**Brief**
Rewrite all the entries, swapping each "none" for "blank" and keeping everything else the same.

**Entries supplied**
**********

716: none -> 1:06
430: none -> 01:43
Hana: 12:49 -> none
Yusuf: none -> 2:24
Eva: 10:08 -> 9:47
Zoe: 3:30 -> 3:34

**********

**Solution to this exercise**
716: blank -> 1:06
430: blank -> 01:43
Hana: 12:49 -> blank
Yusuf: blank -> 2:24
Eva: 10:08 -> 9:47
Zoe: 3:30 -> 3:34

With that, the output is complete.